▸ **ACTION ITEM**
Could you restate word for word only the lines below from the one holding "camera: 45 degrees left, 20 degrees up" to the one holding "(604, 256) = (289, 350): white", inclusive, and leave out the pictures?

▸ **SUPPLIED DATA**
=====

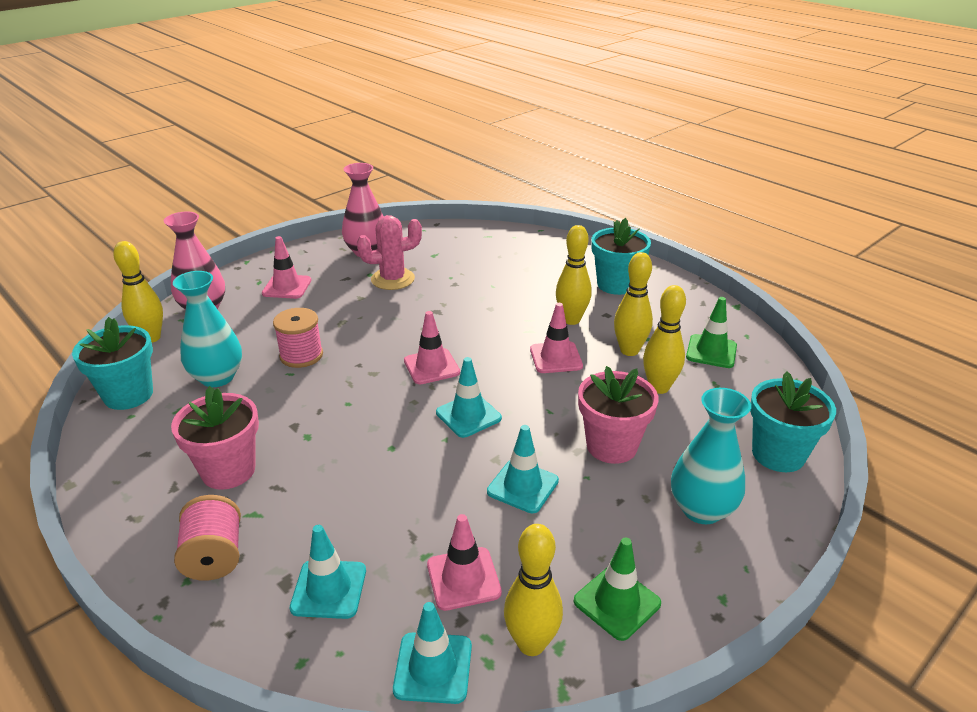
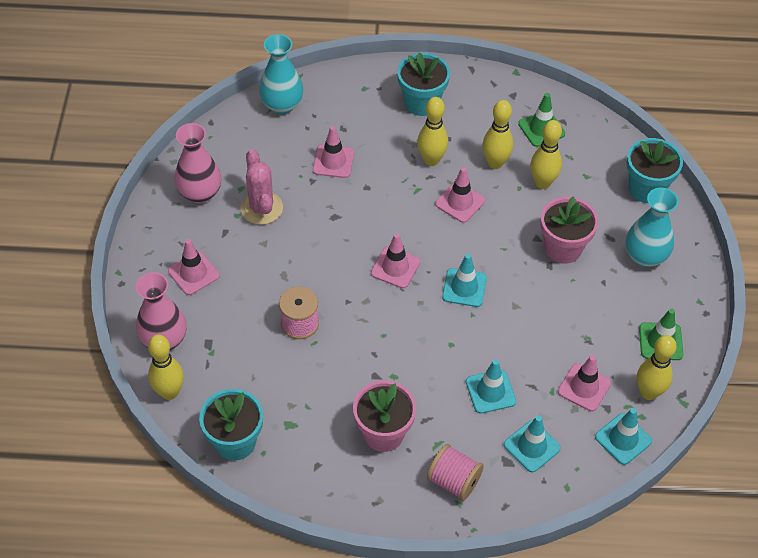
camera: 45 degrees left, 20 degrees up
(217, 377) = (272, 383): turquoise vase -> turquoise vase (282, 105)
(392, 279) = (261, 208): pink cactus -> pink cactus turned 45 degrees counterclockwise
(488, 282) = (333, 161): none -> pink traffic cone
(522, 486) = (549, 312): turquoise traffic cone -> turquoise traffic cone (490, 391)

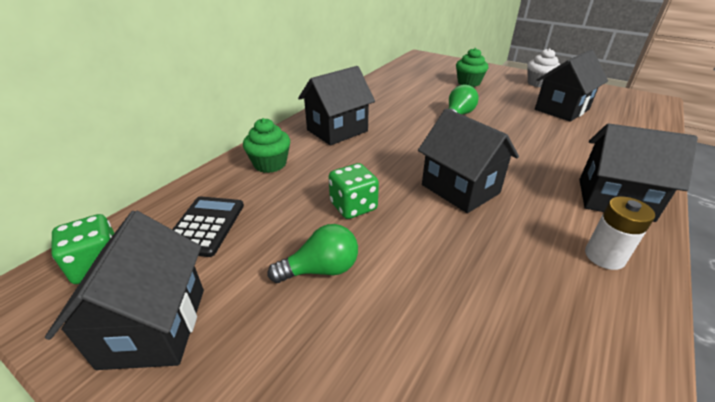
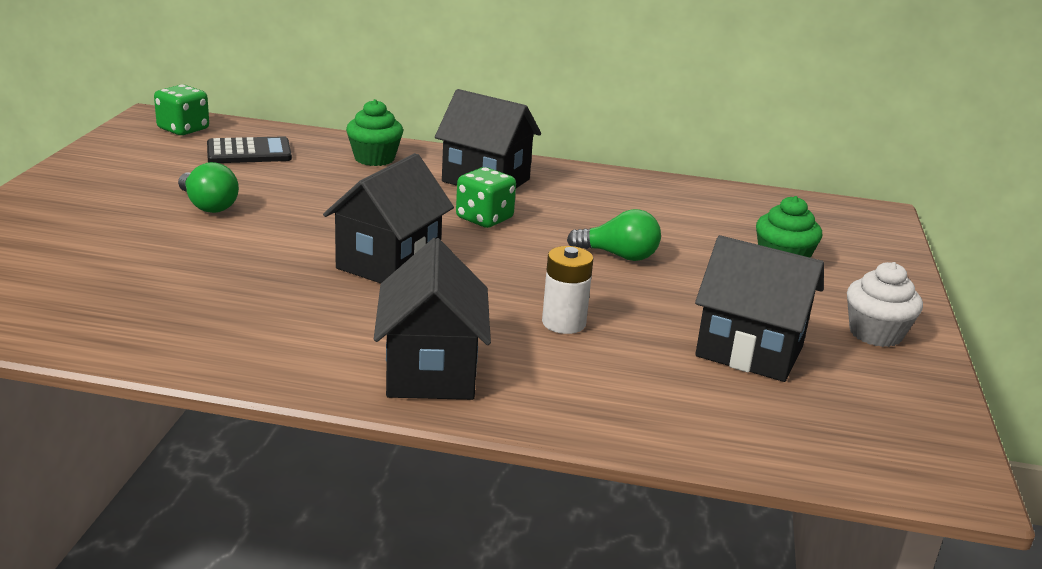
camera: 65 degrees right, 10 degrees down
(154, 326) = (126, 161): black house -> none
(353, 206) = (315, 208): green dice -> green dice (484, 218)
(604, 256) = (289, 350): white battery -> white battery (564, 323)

=====

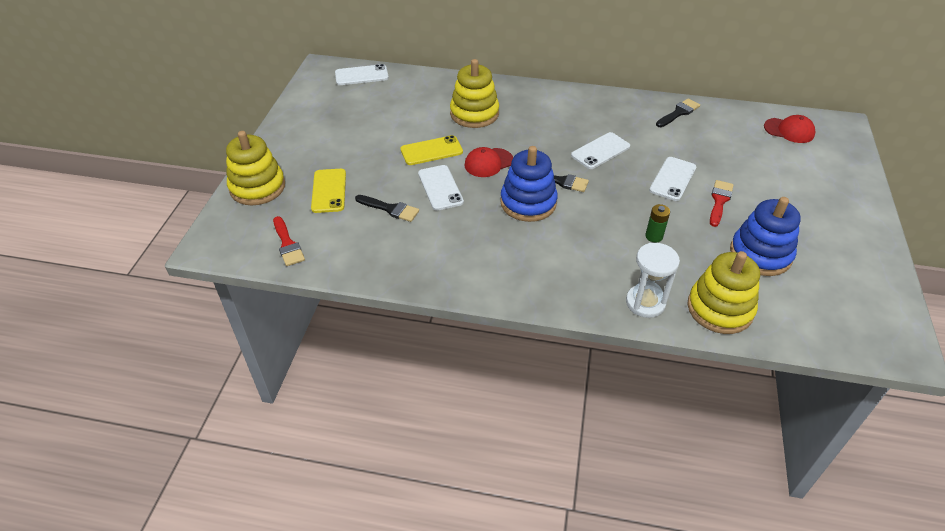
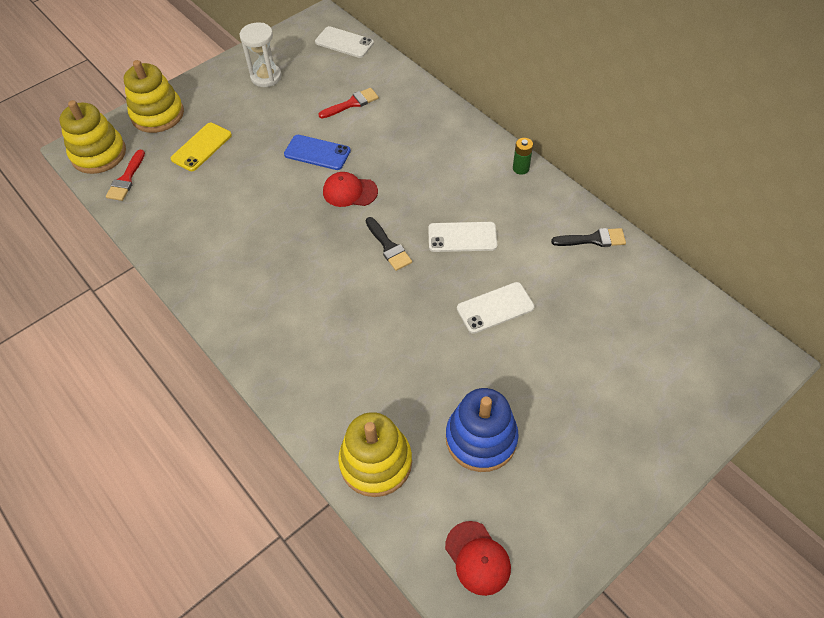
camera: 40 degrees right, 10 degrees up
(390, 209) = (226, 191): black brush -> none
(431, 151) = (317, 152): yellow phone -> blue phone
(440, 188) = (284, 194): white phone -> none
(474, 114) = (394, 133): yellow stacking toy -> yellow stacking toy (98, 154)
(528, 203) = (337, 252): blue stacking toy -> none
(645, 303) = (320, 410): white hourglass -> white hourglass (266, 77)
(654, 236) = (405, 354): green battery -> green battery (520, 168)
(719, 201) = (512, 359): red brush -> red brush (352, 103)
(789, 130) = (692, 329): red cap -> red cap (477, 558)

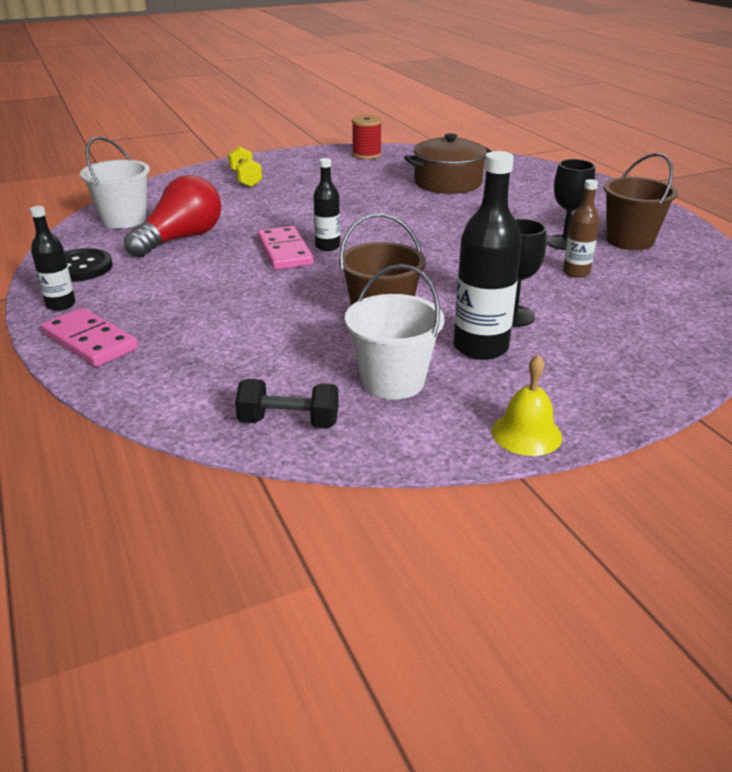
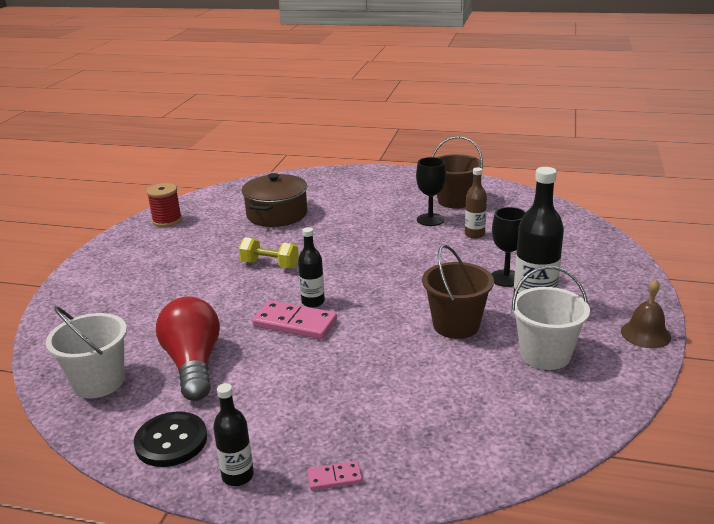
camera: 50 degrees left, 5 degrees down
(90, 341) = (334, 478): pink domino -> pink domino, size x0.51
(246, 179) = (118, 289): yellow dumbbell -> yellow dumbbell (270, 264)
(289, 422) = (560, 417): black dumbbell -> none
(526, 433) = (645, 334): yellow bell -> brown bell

=====

▸ **SOLUTION**
camera: 45 degrees left, 20 degrees up
(217, 377) = (272, 383): turquoise vase -> turquoise vase (282, 105)
(392, 279) = (261, 208): pink cactus -> pink cactus turned 45 degrees counterclockwise
(488, 282) = (333, 161): none -> pink traffic cone
(522, 486) = (549, 312): turquoise traffic cone -> turquoise traffic cone (490, 391)

camera: 65 degrees right, 10 degrees down
(154, 326) = (126, 161): black house -> none
(353, 206) = (315, 208): green dice -> green dice (484, 218)
(604, 256) = (289, 350): white battery -> white battery (564, 323)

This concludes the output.